→ Task prompt
Each entry below must be repeated exactly. Leave the pictures out of it.

→ Given information

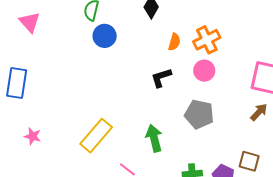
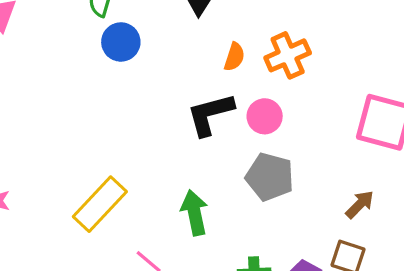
pink circle: (204, 71) -> (265, 116), moved
black L-shape: (161, 78) -> (210, 114), size x1.4
brown arrow: (259, 112) -> (360, 204), moved

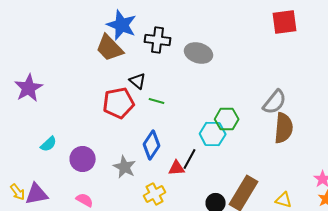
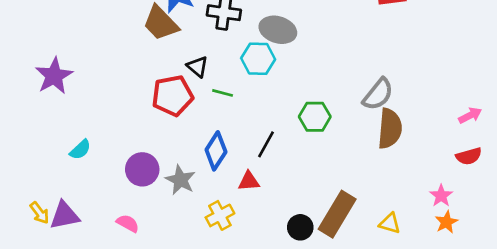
cyan hexagon: (213, 134) -> (258, 59), moved
purple circle: (83, 159) -> (142, 169), moved
black line: (190, 159) -> (266, 144), moved

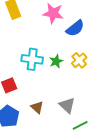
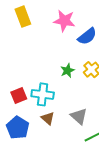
cyan cross: (32, 59) -> (43, 94), moved

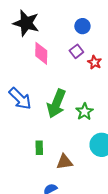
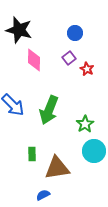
green star: (84, 112) -> (85, 124), moved
brown triangle: (64, 162) -> (57, 168), size x1.5

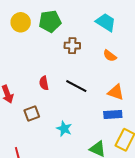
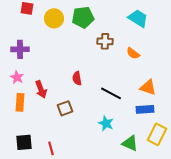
orange semicircle: (110, 56) -> (133, 53), moved
black line: (76, 86) -> (111, 93), moved
cyan star: (64, 129) -> (106, 123), moved

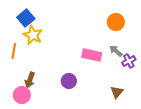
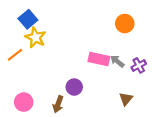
orange line: (14, 51) -> (15, 55), turned 42
gray arrow: (116, 51) -> (117, 61), moved
brown arrow: (30, 80) -> (58, 104), moved

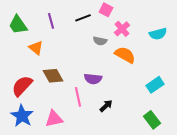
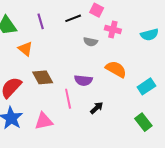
pink cross: (122, 29) -> (113, 30), turned -35
orange semicircle: (125, 55) -> (116, 69), moved

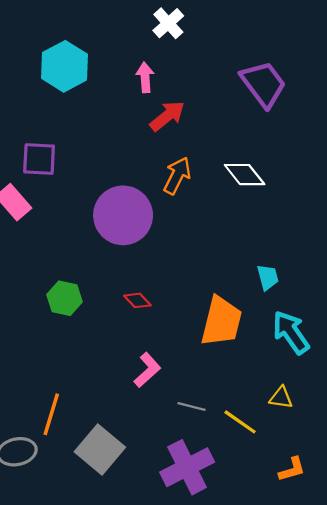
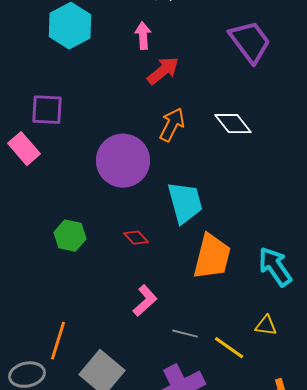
cyan trapezoid: (268, 277) -> (185, 203), moved, size x1.8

→ Solution to this problem
pink circle: (204, 71) -> (265, 116), moved
black L-shape: (161, 78) -> (210, 114), size x1.4
brown arrow: (259, 112) -> (360, 204), moved

cyan hexagon: (213, 134) -> (258, 59), moved
purple circle: (83, 159) -> (142, 169), moved
black line: (190, 159) -> (266, 144), moved

cyan cross: (32, 59) -> (43, 94), moved

green star: (84, 112) -> (85, 124), moved
brown triangle: (64, 162) -> (57, 168), size x1.5

orange semicircle: (110, 56) -> (133, 53), moved
black line: (76, 86) -> (111, 93), moved
cyan star: (64, 129) -> (106, 123), moved

orange line: (14, 51) -> (15, 55), turned 42
gray arrow: (116, 51) -> (117, 61), moved
brown arrow: (30, 80) -> (58, 104), moved

pink cross: (122, 29) -> (113, 30), turned -35
orange semicircle: (125, 55) -> (116, 69), moved

cyan trapezoid: (268, 277) -> (185, 203), moved, size x1.8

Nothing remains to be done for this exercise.